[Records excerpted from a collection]
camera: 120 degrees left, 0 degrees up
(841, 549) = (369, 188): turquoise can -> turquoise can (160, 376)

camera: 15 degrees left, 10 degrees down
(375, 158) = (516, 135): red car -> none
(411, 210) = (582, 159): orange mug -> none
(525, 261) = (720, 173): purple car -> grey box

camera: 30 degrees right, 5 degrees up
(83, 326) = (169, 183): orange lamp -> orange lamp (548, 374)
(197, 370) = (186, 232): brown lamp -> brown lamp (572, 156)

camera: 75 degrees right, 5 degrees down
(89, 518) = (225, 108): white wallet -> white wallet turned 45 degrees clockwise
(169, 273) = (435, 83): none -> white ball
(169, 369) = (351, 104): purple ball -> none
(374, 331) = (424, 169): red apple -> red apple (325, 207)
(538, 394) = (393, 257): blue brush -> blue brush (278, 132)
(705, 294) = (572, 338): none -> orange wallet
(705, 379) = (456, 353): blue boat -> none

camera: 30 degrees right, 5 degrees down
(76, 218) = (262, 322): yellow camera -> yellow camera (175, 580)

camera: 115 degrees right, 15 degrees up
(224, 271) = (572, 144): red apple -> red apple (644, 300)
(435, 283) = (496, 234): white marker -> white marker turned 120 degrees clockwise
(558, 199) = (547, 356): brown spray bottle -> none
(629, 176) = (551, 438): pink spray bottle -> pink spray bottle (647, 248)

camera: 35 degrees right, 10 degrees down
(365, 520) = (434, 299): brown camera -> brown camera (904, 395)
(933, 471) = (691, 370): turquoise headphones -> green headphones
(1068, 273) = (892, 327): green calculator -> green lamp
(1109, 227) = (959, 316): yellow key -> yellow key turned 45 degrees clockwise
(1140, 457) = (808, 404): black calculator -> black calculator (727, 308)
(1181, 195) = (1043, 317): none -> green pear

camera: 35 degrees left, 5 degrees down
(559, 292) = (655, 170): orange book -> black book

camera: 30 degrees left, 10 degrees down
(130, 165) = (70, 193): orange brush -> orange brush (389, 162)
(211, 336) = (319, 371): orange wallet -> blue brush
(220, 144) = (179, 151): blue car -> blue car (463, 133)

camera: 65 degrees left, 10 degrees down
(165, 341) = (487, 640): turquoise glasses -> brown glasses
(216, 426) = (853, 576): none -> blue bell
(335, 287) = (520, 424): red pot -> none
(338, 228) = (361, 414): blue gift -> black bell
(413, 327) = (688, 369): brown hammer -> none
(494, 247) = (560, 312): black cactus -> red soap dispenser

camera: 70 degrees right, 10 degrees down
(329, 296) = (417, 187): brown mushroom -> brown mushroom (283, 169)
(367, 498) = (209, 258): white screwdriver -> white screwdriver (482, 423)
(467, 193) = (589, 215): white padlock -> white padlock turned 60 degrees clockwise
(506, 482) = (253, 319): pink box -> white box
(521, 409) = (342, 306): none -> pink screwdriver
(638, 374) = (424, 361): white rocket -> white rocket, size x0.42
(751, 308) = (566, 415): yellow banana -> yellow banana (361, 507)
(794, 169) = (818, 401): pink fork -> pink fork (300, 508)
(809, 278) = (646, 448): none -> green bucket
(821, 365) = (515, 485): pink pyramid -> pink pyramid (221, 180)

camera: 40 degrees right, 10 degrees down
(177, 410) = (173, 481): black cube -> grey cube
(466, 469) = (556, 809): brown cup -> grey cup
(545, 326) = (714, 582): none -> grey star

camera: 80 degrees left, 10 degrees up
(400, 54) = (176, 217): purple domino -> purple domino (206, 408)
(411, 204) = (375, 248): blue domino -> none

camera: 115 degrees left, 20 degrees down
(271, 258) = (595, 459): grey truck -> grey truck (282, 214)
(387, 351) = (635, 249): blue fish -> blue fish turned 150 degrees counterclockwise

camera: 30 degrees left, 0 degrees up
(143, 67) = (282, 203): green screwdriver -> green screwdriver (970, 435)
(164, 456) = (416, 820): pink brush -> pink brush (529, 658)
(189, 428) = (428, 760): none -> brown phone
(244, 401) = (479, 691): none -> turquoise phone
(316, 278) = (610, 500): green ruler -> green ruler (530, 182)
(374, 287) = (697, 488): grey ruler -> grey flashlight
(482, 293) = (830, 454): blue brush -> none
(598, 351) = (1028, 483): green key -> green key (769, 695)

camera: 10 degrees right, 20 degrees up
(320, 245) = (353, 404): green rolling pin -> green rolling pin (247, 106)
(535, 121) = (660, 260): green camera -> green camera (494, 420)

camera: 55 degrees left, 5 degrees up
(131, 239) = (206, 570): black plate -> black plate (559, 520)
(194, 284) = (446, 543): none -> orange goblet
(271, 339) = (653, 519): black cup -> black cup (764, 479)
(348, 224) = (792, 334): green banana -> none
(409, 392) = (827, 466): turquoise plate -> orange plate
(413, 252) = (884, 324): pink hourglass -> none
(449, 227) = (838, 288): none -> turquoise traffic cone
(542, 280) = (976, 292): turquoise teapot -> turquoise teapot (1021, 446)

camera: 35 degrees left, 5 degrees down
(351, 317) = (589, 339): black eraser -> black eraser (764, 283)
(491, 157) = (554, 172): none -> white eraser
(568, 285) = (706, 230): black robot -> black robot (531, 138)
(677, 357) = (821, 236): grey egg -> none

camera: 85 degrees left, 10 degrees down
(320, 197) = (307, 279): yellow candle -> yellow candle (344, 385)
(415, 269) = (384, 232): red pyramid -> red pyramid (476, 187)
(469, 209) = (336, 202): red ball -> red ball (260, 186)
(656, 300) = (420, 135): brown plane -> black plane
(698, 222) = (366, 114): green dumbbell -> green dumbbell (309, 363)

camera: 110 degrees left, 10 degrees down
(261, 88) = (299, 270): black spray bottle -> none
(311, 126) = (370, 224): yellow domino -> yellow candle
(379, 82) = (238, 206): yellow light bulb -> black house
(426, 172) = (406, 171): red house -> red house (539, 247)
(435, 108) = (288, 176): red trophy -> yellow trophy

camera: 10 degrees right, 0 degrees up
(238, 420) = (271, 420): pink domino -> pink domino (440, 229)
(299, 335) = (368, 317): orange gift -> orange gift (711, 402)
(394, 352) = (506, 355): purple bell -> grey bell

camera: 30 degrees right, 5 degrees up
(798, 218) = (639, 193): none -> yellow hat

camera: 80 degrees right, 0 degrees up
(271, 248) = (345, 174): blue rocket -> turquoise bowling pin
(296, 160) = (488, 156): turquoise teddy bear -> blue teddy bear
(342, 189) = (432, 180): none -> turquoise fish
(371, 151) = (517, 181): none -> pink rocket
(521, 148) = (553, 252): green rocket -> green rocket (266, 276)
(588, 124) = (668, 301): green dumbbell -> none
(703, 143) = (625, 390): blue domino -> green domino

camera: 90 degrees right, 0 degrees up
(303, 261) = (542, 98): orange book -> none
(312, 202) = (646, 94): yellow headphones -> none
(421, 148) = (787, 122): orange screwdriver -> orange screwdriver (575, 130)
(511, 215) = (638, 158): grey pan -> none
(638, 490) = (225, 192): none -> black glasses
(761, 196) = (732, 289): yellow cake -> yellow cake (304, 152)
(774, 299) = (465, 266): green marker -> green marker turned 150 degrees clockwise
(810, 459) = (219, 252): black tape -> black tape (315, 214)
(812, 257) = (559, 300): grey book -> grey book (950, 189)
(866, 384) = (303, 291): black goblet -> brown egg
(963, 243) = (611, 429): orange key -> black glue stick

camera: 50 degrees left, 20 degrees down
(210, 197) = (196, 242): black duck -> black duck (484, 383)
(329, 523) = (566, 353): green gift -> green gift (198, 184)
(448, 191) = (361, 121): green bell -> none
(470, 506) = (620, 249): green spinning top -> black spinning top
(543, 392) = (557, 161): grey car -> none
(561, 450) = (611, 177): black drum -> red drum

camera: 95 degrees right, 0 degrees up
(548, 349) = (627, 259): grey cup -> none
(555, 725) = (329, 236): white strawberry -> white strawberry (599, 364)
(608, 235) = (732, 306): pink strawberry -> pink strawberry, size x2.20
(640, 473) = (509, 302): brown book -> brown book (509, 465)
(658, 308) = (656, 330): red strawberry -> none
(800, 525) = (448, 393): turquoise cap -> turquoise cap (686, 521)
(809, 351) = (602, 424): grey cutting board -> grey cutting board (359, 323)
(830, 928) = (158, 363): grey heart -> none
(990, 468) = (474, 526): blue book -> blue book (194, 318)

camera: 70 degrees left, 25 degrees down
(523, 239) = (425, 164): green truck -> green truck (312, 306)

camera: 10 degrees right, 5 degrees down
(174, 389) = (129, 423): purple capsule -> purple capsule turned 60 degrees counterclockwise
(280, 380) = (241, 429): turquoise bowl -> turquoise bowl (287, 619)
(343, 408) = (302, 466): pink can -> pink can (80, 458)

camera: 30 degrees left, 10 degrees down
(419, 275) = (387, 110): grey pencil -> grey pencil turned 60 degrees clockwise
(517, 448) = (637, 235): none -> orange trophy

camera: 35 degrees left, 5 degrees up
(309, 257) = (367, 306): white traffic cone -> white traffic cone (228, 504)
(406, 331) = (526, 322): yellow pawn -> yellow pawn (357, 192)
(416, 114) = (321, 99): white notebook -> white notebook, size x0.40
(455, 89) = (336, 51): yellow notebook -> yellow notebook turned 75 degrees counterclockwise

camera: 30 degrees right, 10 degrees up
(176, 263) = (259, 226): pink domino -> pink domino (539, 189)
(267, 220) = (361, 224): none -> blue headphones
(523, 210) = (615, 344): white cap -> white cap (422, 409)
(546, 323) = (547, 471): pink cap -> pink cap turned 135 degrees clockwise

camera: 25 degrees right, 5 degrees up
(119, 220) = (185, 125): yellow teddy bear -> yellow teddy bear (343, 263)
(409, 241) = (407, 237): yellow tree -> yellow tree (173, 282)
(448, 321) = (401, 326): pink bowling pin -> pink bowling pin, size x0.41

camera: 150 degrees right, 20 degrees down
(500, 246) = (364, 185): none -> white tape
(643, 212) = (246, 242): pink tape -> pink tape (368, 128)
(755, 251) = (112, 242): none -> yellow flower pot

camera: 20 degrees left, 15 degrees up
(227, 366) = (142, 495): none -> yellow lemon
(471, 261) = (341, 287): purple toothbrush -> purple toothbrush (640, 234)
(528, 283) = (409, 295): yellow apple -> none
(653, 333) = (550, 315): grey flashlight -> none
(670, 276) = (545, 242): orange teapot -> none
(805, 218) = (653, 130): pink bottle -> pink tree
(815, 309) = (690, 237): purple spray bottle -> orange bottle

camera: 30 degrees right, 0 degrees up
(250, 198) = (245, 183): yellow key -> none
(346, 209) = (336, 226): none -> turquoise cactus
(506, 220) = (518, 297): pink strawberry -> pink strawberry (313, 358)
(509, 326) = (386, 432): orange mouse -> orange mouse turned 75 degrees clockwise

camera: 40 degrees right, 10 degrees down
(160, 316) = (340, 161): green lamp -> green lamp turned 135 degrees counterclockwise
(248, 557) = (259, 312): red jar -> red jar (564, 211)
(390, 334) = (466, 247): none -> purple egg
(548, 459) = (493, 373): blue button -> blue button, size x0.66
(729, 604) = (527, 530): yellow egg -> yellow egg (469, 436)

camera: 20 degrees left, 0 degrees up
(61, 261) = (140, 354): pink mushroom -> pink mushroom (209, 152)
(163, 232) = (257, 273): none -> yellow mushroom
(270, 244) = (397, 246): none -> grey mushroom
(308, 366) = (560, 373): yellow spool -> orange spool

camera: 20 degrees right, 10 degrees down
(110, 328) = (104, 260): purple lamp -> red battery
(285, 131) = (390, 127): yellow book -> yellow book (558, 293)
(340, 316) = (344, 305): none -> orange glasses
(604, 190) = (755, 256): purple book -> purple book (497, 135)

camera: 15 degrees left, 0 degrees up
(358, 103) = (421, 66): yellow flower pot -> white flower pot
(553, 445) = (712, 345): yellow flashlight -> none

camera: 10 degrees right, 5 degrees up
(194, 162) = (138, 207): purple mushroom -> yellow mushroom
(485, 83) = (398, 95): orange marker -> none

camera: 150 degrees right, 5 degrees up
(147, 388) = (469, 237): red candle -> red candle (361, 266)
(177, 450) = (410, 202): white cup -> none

PROBLEM TO WORK ON
Each line holding the word "ruler" must be copied from the data.

TASK SOLUTION
(316, 278) = (610, 500): green ruler -> green ruler (530, 182)
(374, 287) = (697, 488): grey ruler -> grey flashlight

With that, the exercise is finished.